## What you are asked to do
Reproduce each of the entries below word for word, without any change.

┌────────

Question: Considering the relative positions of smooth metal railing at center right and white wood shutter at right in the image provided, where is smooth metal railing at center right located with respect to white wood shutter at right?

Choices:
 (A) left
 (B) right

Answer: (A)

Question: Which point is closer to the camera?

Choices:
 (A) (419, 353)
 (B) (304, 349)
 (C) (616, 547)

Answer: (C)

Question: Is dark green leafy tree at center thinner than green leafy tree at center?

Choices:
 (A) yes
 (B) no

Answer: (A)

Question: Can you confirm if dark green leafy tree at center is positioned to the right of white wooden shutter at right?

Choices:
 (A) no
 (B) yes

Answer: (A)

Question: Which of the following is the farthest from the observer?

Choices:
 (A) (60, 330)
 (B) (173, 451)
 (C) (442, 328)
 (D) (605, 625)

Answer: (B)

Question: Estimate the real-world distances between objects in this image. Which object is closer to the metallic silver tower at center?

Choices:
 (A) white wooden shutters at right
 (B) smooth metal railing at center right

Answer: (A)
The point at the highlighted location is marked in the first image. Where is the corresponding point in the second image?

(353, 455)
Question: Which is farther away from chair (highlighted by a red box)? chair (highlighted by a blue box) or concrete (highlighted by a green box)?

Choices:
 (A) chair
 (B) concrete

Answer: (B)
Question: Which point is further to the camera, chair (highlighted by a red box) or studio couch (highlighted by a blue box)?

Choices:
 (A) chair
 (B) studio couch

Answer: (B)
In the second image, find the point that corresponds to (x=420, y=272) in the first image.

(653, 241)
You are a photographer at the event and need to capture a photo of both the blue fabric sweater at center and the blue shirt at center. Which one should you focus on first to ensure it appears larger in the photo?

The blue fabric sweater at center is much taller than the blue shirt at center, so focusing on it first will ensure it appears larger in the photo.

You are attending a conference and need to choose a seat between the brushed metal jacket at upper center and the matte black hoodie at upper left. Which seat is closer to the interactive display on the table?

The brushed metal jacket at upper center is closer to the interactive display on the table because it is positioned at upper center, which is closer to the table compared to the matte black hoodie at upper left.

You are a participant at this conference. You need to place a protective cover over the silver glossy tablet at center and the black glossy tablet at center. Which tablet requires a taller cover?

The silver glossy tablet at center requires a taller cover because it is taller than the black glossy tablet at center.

└────────

## Result for this exercise
Question: Considering the relative positions of smooth metal railing at center right and white wood shutter at right in the image provided, where is smooth metal railing at center right located with respect to white wood shutter at right?

Choices:
 (A) left
 (B) right

Answer: (A)

Question: Which point is closer to the camera?

Choices:
 (A) (419, 353)
 (B) (304, 349)
 (C) (616, 547)

Answer: (C)

Question: Is dark green leafy tree at center thinner than green leafy tree at center?

Choices:
 (A) yes
 (B) no

Answer: (A)

Question: Can you confirm if dark green leafy tree at center is positioned to the right of white wooden shutter at right?

Choices:
 (A) no
 (B) yes

Answer: (A)

Question: Which of the following is the farthest from the observer?

Choices:
 (A) (60, 330)
 (B) (173, 451)
 (C) (442, 328)
 (D) (605, 625)

Answer: (B)

Question: Estimate the real-world distances between objects in this image. Which object is closer to the metallic silver tower at center?

Choices:
 (A) white wooden shutters at right
 (B) smooth metal railing at center right

Answer: (A)
The point at the highlighted location is marked in the first image. Where is the corresponding point in the second image?

(353, 455)
Question: Which is farther away from chair (highlighted by a red box)? chair (highlighted by a blue box) or concrete (highlighted by a green box)?

Choices:
 (A) chair
 (B) concrete

Answer: (B)
Question: Which point is further to the camera, chair (highlighted by a red box) or studio couch (highlighted by a blue box)?

Choices:
 (A) chair
 (B) studio couch

Answer: (B)
In the second image, find the point that corresponds to (x=420, y=272) in the first image.

(653, 241)
You are a photographer at the event and need to capture a photo of both the blue fabric sweater at center and the blue shirt at center. Which one should you focus on first to ensure it appears larger in the photo?

The blue fabric sweater at center is much taller than the blue shirt at center, so focusing on it first will ensure it appears larger in the photo.

You are attending a conference and need to choose a seat between the brushed metal jacket at upper center and the matte black hoodie at upper left. Which seat is closer to the interactive display on the table?

The brushed metal jacket at upper center is closer to the interactive display on the table because it is positioned at upper center, which is closer to the table compared to the matte black hoodie at upper left.

You are a participant at this conference. You need to place a protective cover over the silver glossy tablet at center and the black glossy tablet at center. Which tablet requires a taller cover?

The silver glossy tablet at center requires a taller cover because it is taller than the black glossy tablet at center.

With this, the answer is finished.